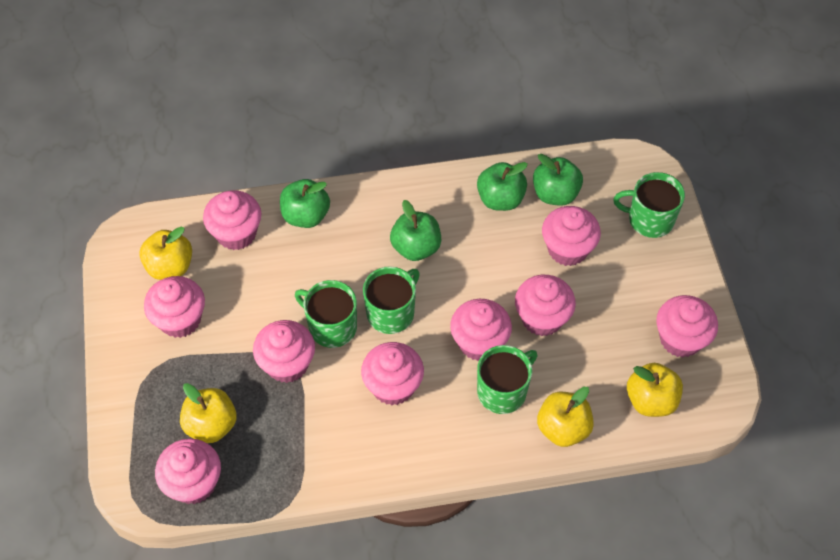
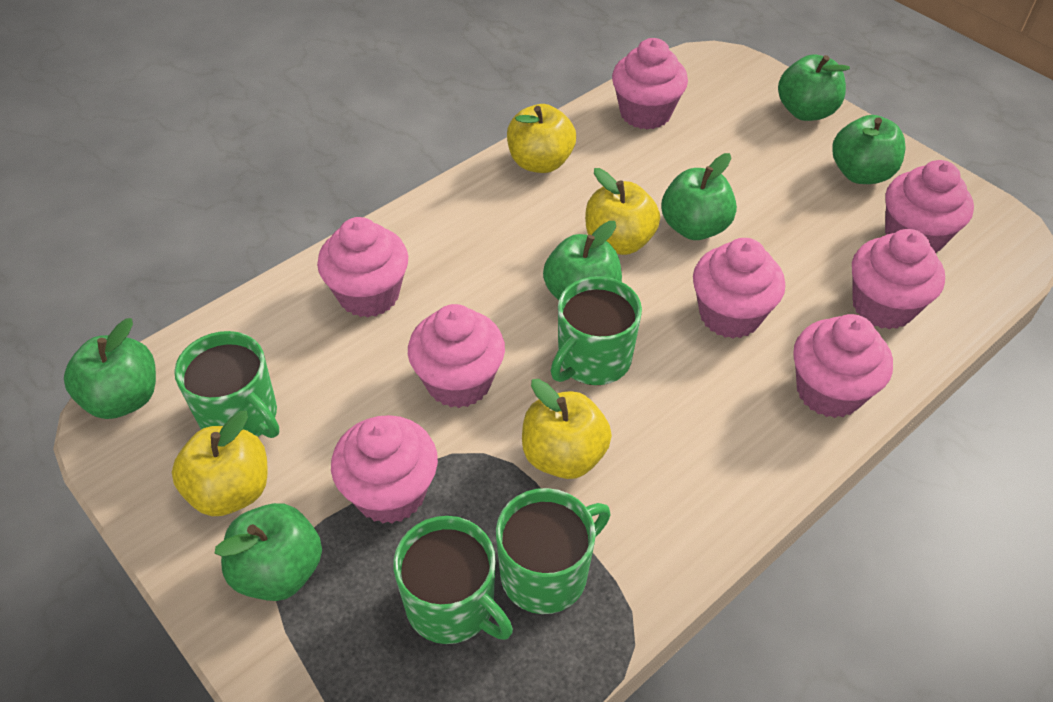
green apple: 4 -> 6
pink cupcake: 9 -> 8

——

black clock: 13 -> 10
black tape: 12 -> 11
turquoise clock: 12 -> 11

——

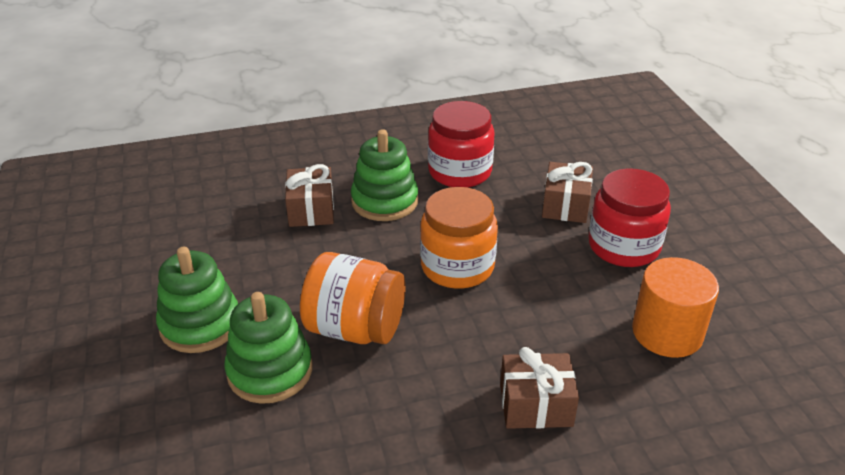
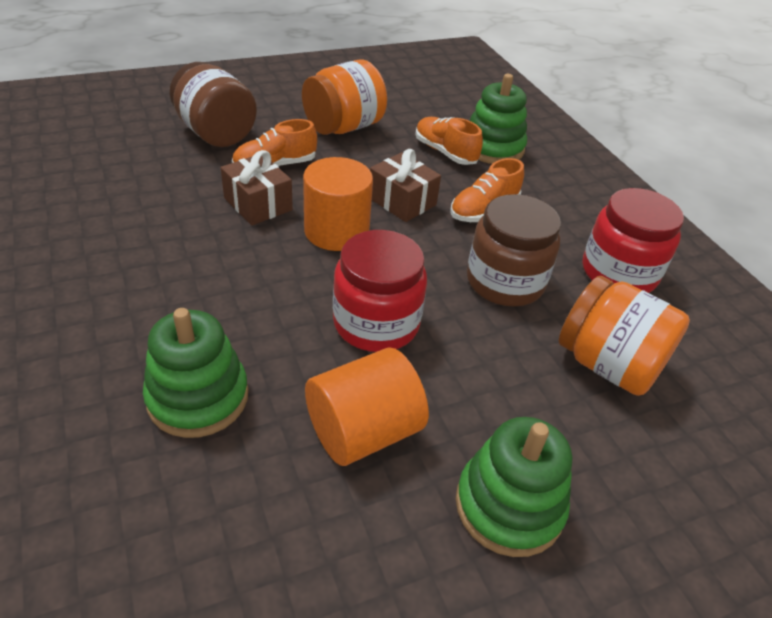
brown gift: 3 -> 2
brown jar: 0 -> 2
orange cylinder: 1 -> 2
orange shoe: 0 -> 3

——

● Try it: Report every line of the entries that carries the word "clock".

● Answer section:
black clock: 13 -> 10
turquoise clock: 12 -> 11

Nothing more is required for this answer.